Stored data entries:

_ _ _ _ _

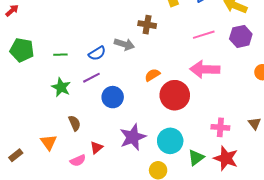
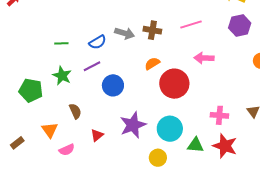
brown cross: (147, 25) -> (152, 30), moved
pink line: (204, 35) -> (191, 25), moved
green pentagon: (22, 50) -> (31, 90), moved
pink arrow: (205, 69) -> (204, 58), size x0.7
green triangle: (196, 158) -> (195, 145), turned 42
pink semicircle: (78, 160) -> (67, 150), moved

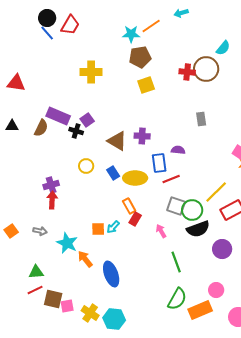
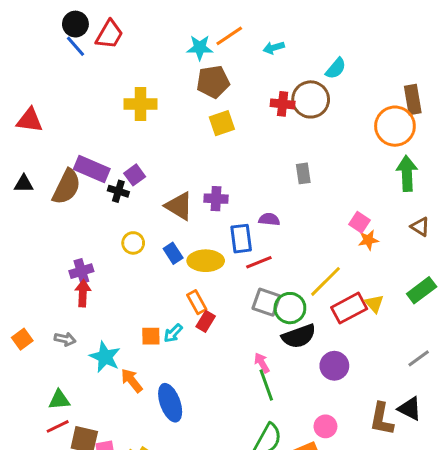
cyan arrow: (181, 13) -> (274, 48), moved
brown semicircle: (41, 128) -> (67, 187), size x1.4
pink arrow: (161, 231) -> (262, 363), moved

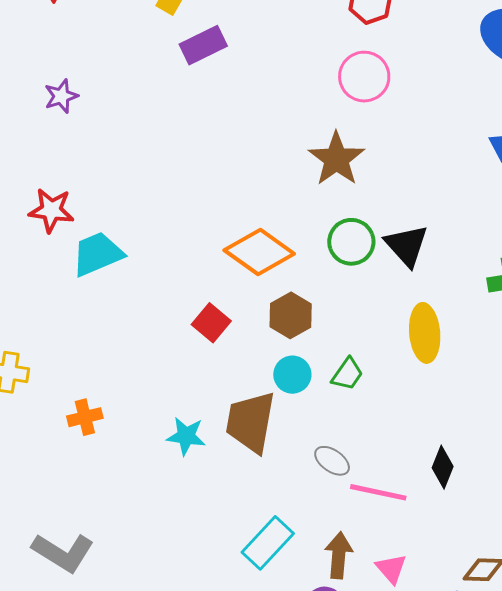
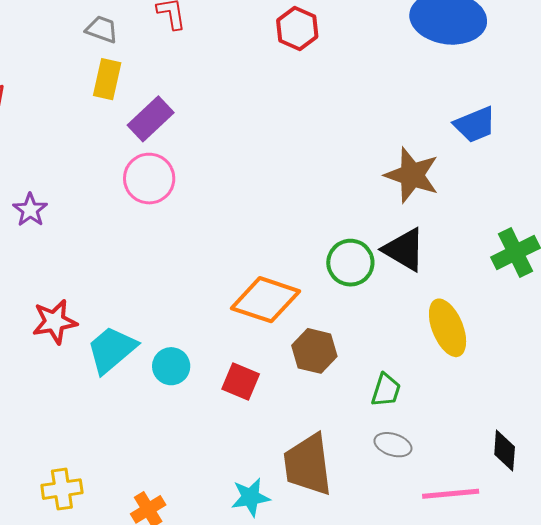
pink circle: (364, 77) -> (149, 179), moved
brown star: (337, 159) -> (412, 175), moved
cyan circle: (292, 375) -> (171, 366), moved
gray ellipse: (332, 461) -> (393, 445), moved

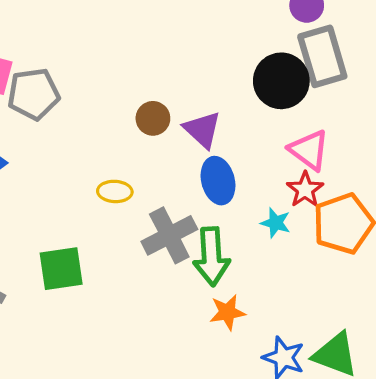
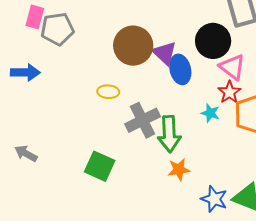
black circle: (281, 81) -> (213, 41), moved
brown circle: (153, 118) -> (133, 46), size x1.8
blue ellipse: (218, 181) -> (180, 69), moved
green square: (61, 269) -> (100, 166), moved, turned 32

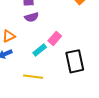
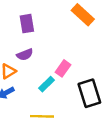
purple semicircle: (32, 17) -> (25, 55), moved

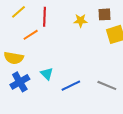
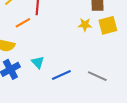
yellow star: (81, 21) -> (85, 25), moved

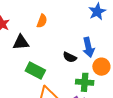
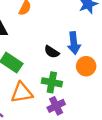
green cross: (85, 82) -> (52, 82), moved

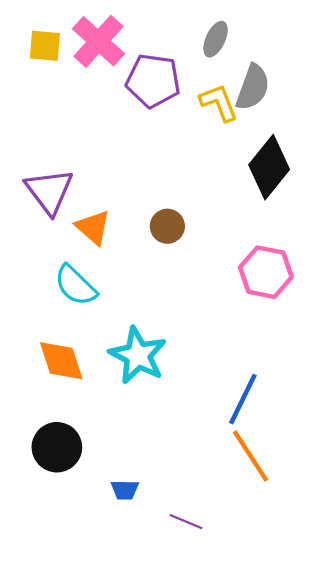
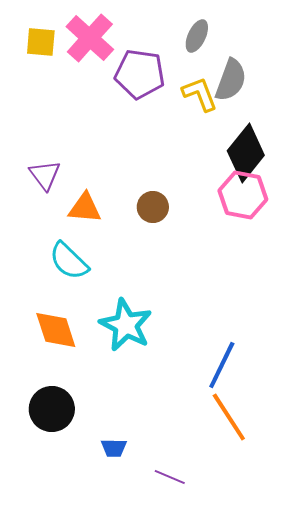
purple triangle: (49, 191) -> (45, 175), size x0.7
orange triangle: (93, 227) -> (85, 208), turned -36
pink hexagon: (266, 272) -> (243, 195), moved

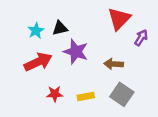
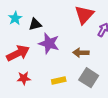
cyan star: (36, 31) -> (15, 18), moved
red star: (55, 94) -> (24, 78), moved

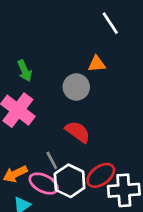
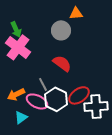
green arrow: (25, 71) -> (16, 29), moved

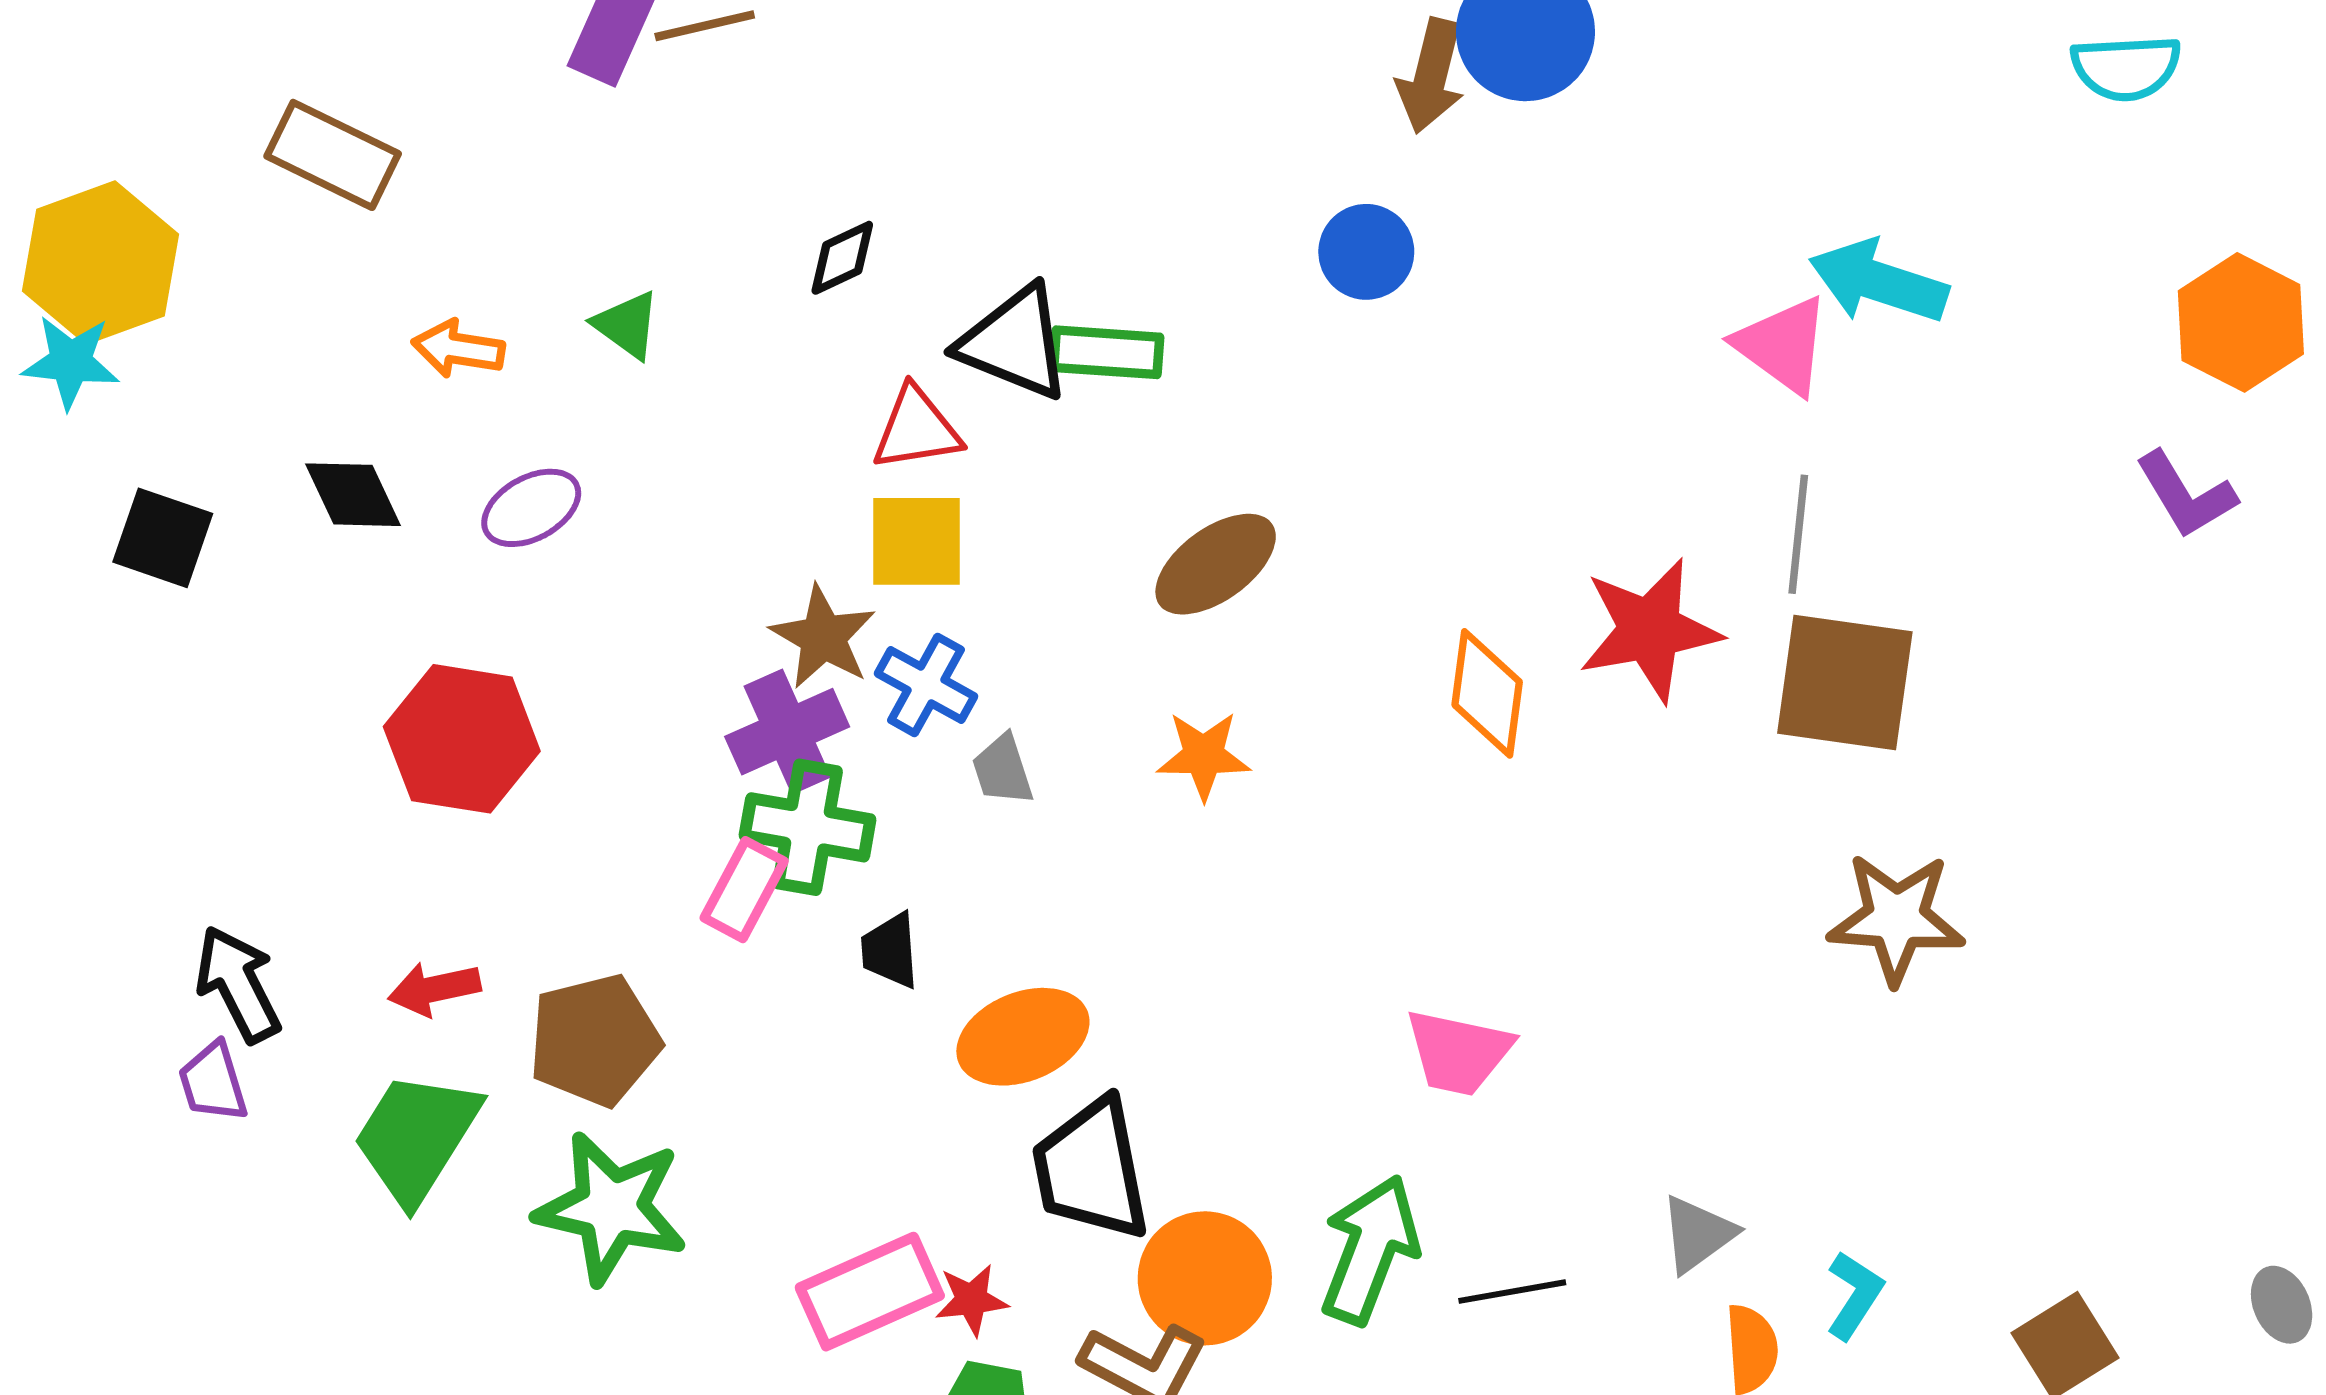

_ _ _ _ _

> [Exercise]:
Output the records above exactly as they are, leaving out the pictures.

> [Exercise response]:
brown cross: (147, 25) -> (152, 30), moved
pink line: (204, 35) -> (191, 25), moved
green pentagon: (22, 50) -> (31, 90), moved
pink arrow: (205, 69) -> (204, 58), size x0.7
green triangle: (196, 158) -> (195, 145), turned 42
pink semicircle: (78, 160) -> (67, 150), moved

cyan arrow: (181, 13) -> (274, 48), moved
brown semicircle: (41, 128) -> (67, 187), size x1.4
pink arrow: (161, 231) -> (262, 363), moved

pink circle: (364, 77) -> (149, 179), moved
brown star: (337, 159) -> (412, 175), moved
cyan circle: (292, 375) -> (171, 366), moved
gray ellipse: (332, 461) -> (393, 445), moved

black circle: (281, 81) -> (213, 41), moved
brown circle: (153, 118) -> (133, 46), size x1.8
blue ellipse: (218, 181) -> (180, 69), moved
green square: (61, 269) -> (100, 166), moved, turned 32

purple semicircle: (32, 17) -> (25, 55), moved

yellow star: (81, 21) -> (85, 25), moved

green cross: (85, 82) -> (52, 82), moved

purple triangle: (49, 191) -> (45, 175), size x0.7
orange triangle: (93, 227) -> (85, 208), turned -36
pink hexagon: (266, 272) -> (243, 195), moved

cyan star: (36, 31) -> (15, 18), moved
red star: (55, 94) -> (24, 78), moved

green arrow: (25, 71) -> (16, 29), moved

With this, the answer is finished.